### Task to complete
Please find the lines in the following records that hold "camera", and copy them.

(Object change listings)
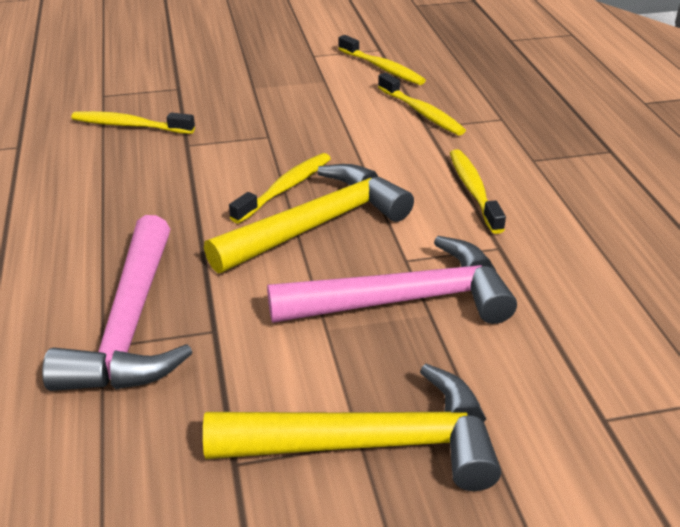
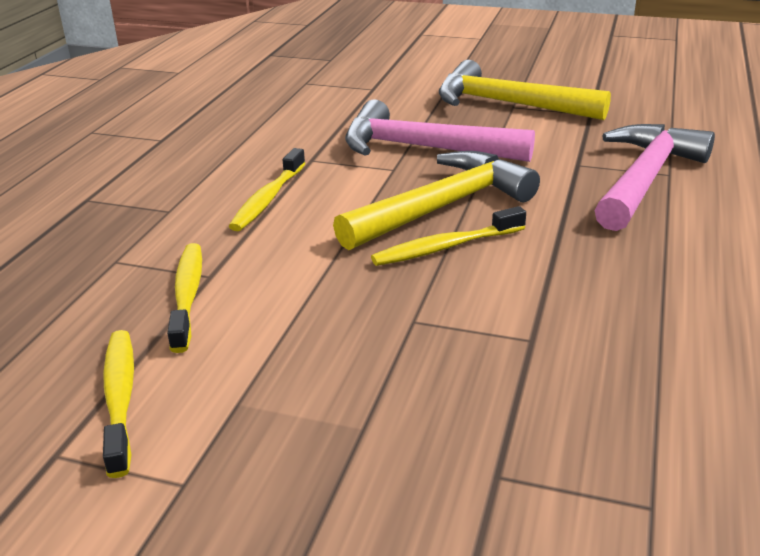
camera: 150 degrees left, 5 degrees down
(129, 125) = (610, 402): yellow toothbrush -> none
(317, 225) = (442, 207): yellow hammer -> yellow hammer turned 150 degrees clockwise

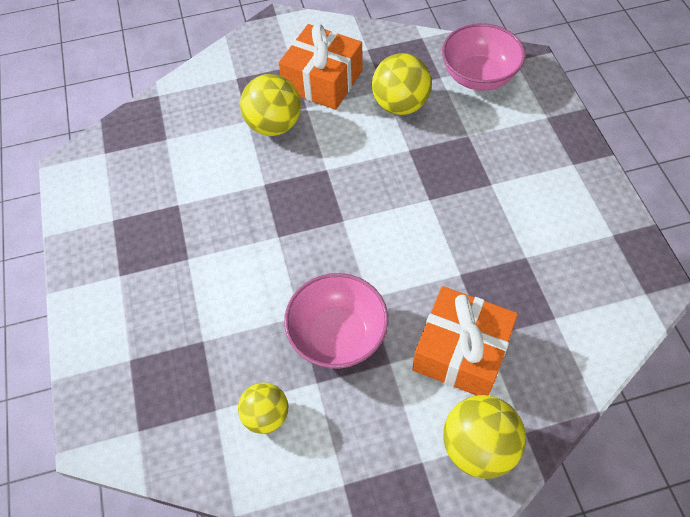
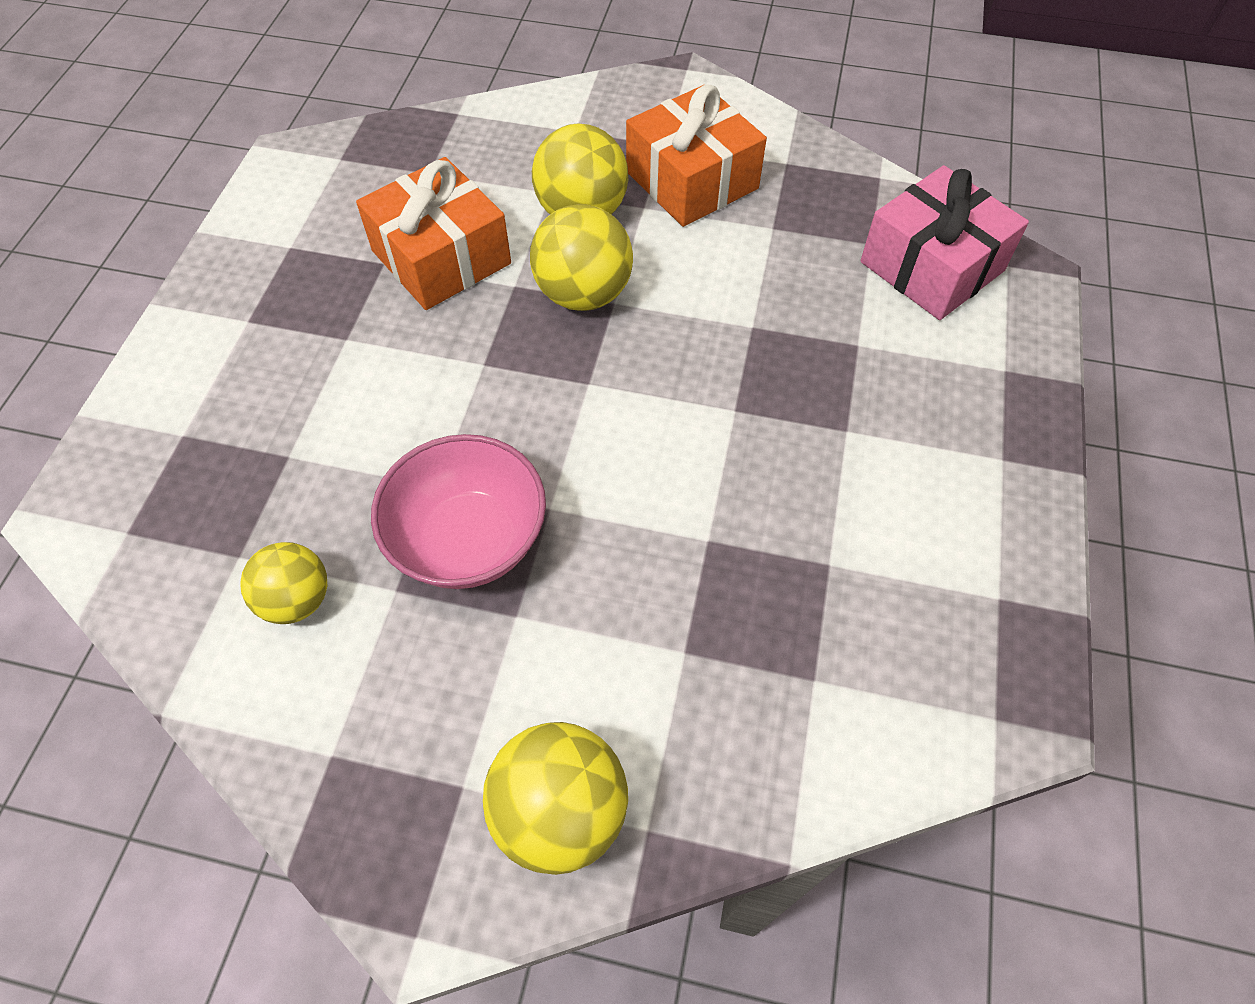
camera: 25 degrees right, 0 degrees up
(400, 105) = (782, 258): yellow ball -> yellow ball (583, 294)
(461, 352) = (631, 655): orange gift -> orange gift (441, 257)
(478, 77) = (932, 266): pink bowl -> pink gift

### Response area
camera: 150 degrees left, 5 degrees down
camera: 25 degrees right, 0 degrees up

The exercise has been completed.